• **Material provided**:
***

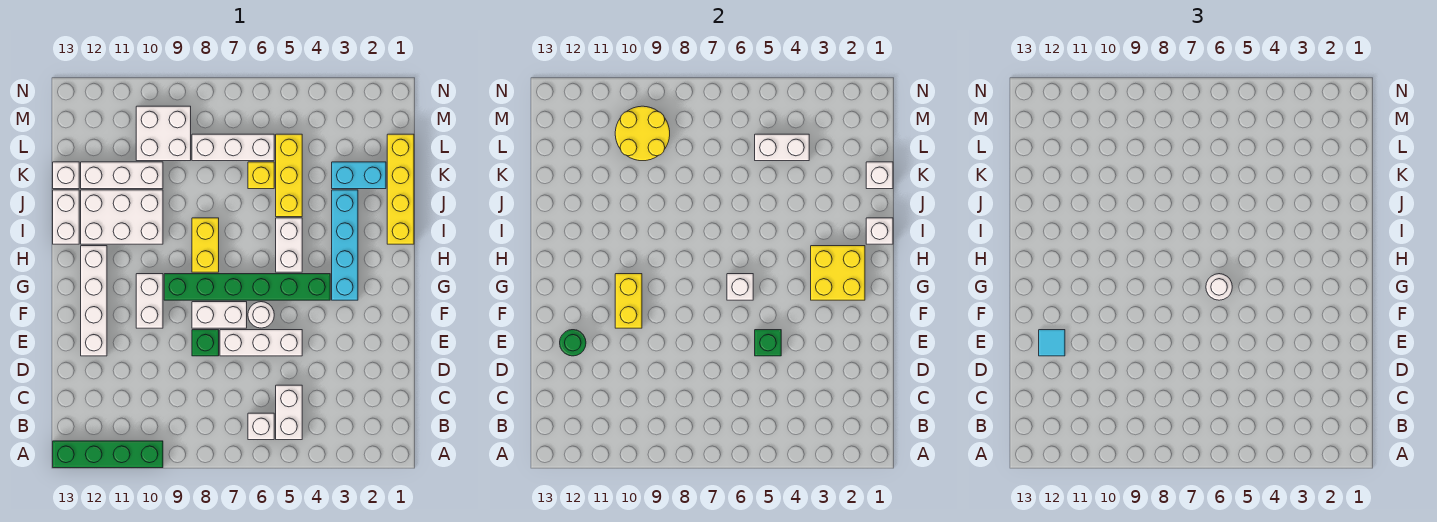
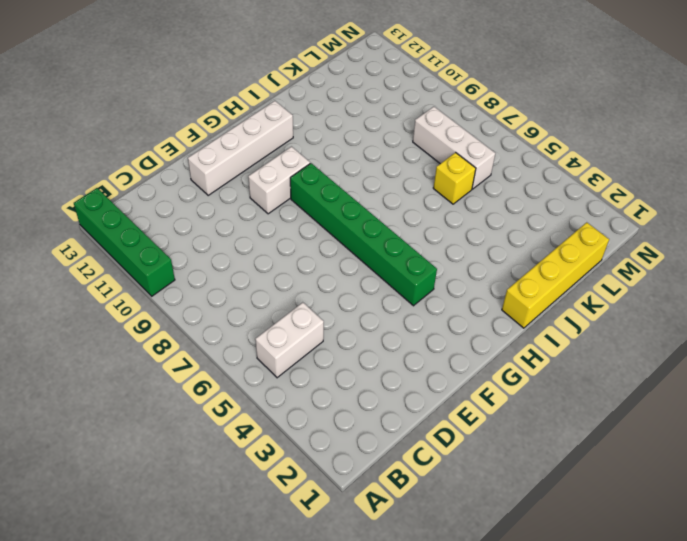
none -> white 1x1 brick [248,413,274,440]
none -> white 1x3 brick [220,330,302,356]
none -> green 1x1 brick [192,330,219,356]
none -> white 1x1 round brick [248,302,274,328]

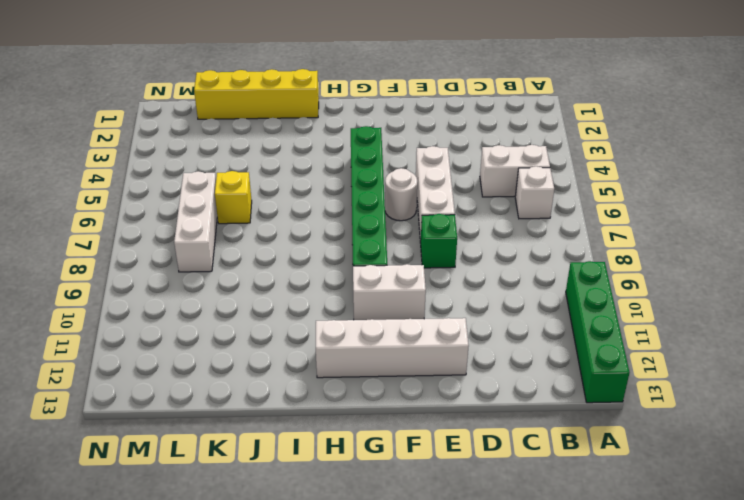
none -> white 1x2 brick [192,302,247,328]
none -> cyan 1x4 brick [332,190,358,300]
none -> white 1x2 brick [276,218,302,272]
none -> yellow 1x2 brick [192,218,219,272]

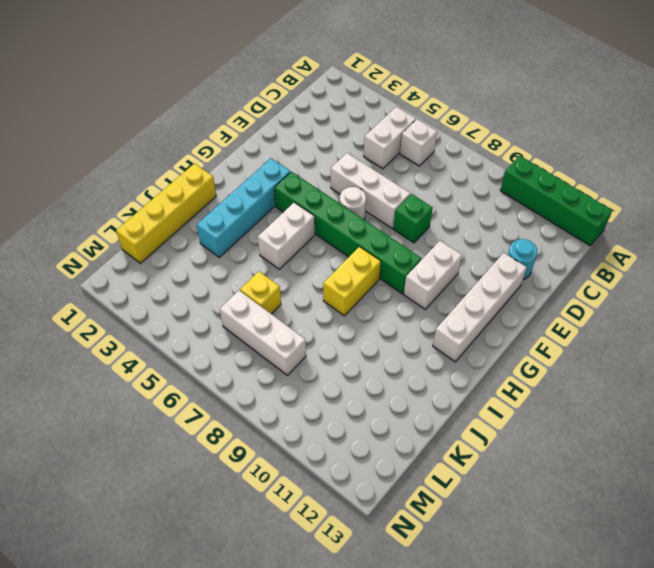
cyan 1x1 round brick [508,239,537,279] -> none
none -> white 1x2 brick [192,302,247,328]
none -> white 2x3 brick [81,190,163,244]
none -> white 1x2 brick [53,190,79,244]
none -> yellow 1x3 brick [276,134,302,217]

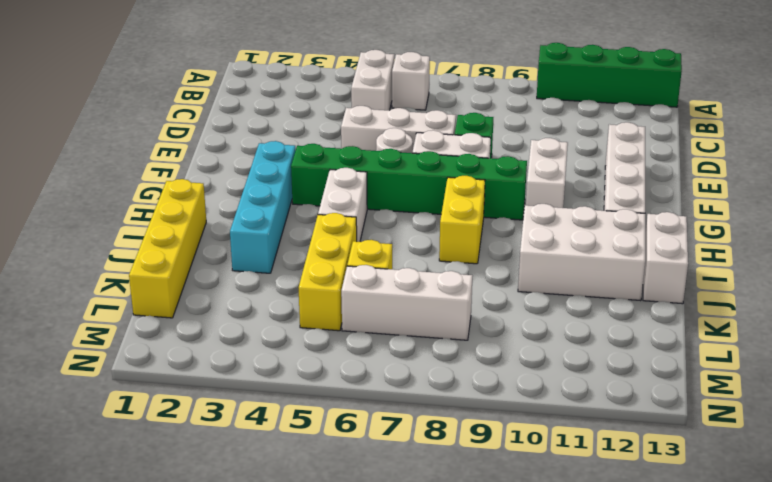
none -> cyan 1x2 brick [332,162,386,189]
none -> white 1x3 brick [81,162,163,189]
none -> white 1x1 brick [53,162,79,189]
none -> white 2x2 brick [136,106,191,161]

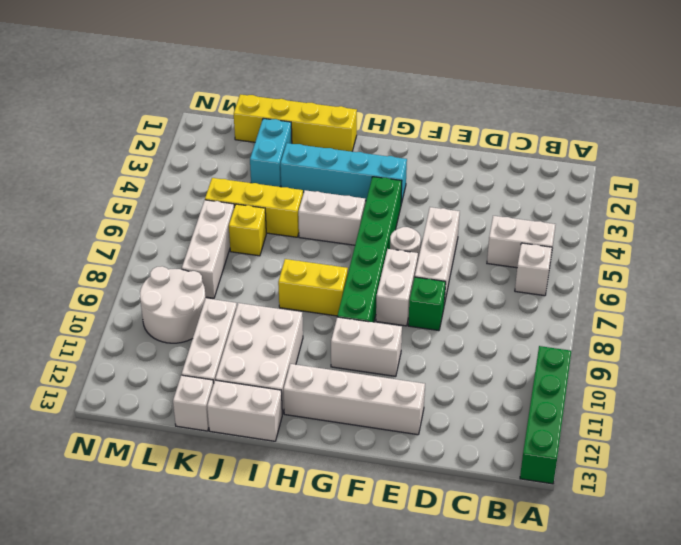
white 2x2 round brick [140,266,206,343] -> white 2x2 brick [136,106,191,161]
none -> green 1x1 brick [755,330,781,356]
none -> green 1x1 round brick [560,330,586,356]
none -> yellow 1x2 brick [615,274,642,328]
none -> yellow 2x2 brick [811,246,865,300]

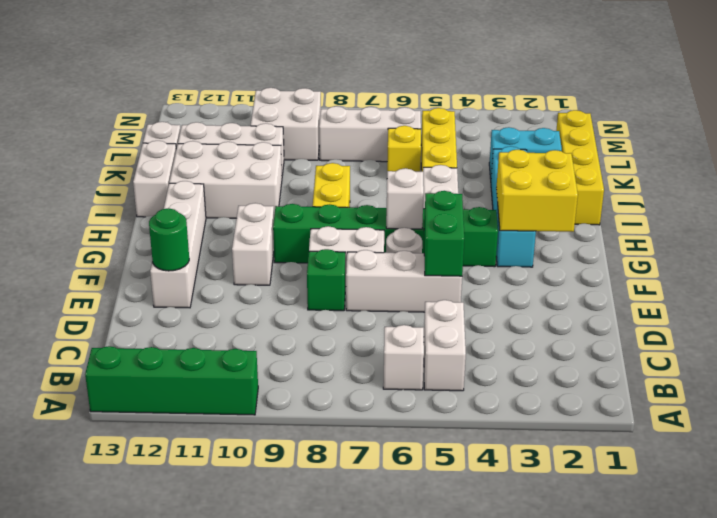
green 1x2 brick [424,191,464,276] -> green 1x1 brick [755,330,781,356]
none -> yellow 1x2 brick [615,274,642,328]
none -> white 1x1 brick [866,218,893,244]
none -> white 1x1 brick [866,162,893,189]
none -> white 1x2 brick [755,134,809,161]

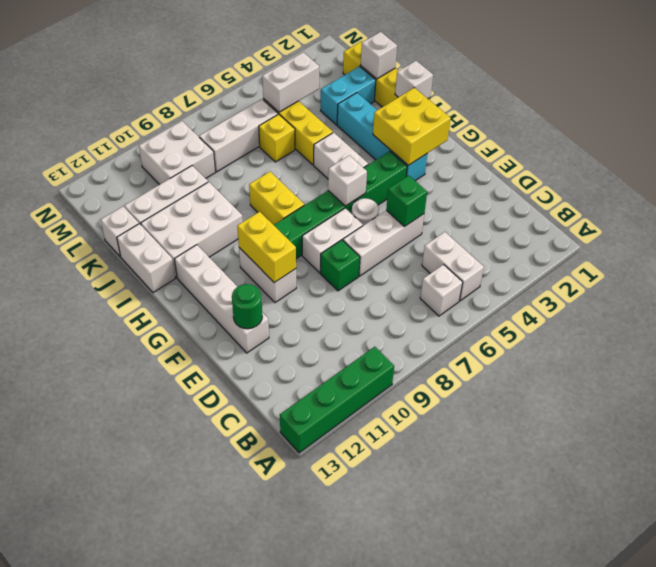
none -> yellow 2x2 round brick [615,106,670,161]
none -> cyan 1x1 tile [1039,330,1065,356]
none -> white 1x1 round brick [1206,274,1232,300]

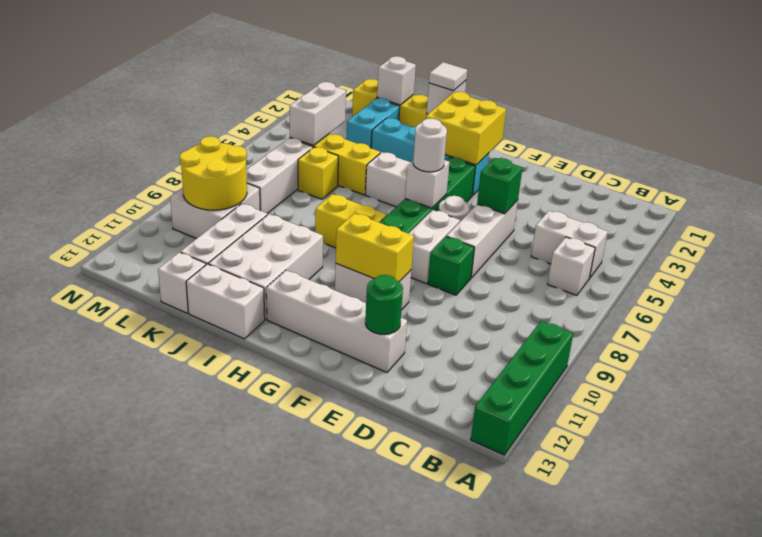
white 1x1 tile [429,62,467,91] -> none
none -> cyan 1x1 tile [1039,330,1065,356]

***

• **What to work on**:
Write the lines out exactly, beginning at the line that holds "none -> white 1x1 brick [866,162,893,189]" and stopping after the last line of the entries; include no pictures.

• **Written reply**:
none -> white 1x1 brick [866,162,893,189]
none -> white 1x2 brick [755,134,809,161]

none -> yellow 2x2 round brick [615,106,670,161]
none -> cyan 1x1 tile [1039,330,1065,356]
none -> white 1x1 round brick [1206,274,1232,300]

white 1x1 tile [429,62,467,91] -> none
none -> cyan 1x1 tile [1039,330,1065,356]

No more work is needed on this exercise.